• _PROBLEM_:
With the pictures left out, every record must be reproduced exactly.

************

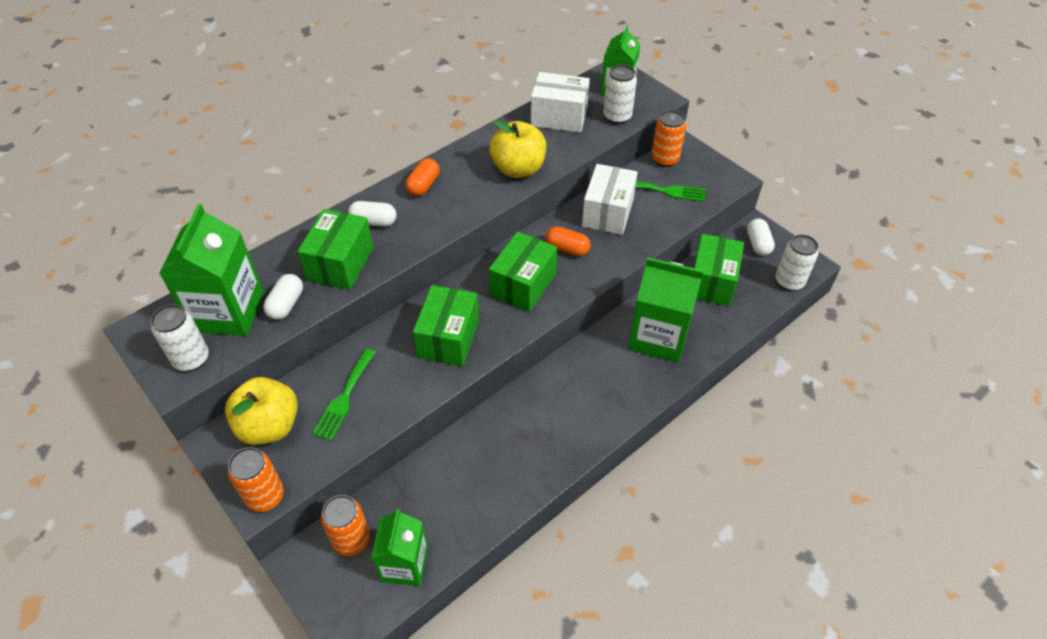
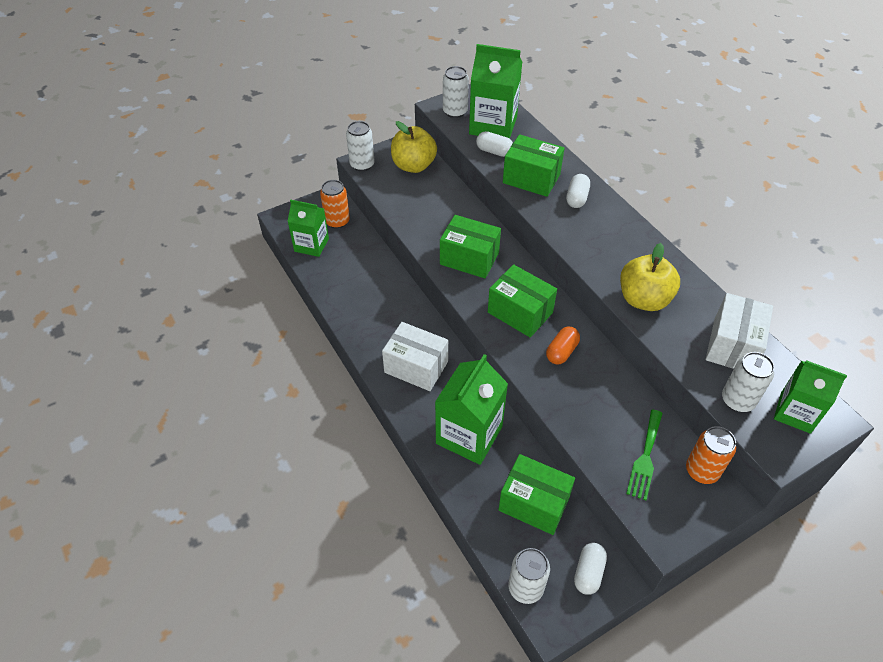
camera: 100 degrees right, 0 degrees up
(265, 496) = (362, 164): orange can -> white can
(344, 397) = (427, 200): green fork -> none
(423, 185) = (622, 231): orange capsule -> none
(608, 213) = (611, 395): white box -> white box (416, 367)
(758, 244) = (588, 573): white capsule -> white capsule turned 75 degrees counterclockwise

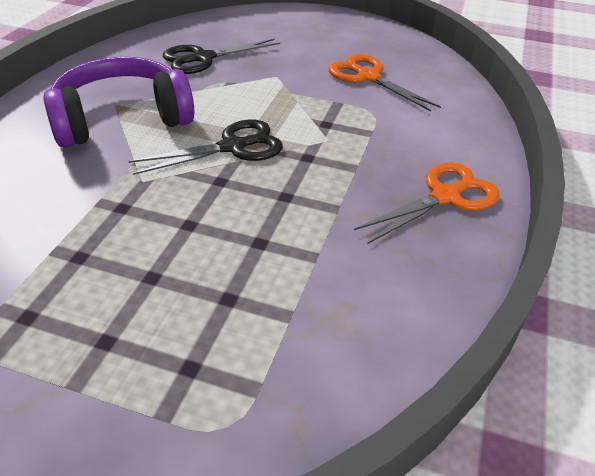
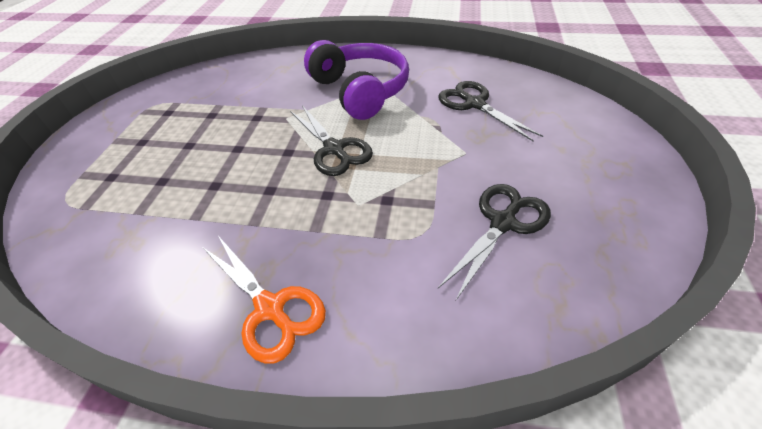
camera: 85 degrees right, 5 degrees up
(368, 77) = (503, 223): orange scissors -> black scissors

************

• _TASK RESULT_:
camera: 100 degrees right, 0 degrees up
(265, 496) = (362, 164): orange can -> white can
(344, 397) = (427, 200): green fork -> none
(423, 185) = (622, 231): orange capsule -> none
(608, 213) = (611, 395): white box -> white box (416, 367)
(758, 244) = (588, 573): white capsule -> white capsule turned 75 degrees counterclockwise

camera: 85 degrees right, 5 degrees up
(368, 77) = (503, 223): orange scissors -> black scissors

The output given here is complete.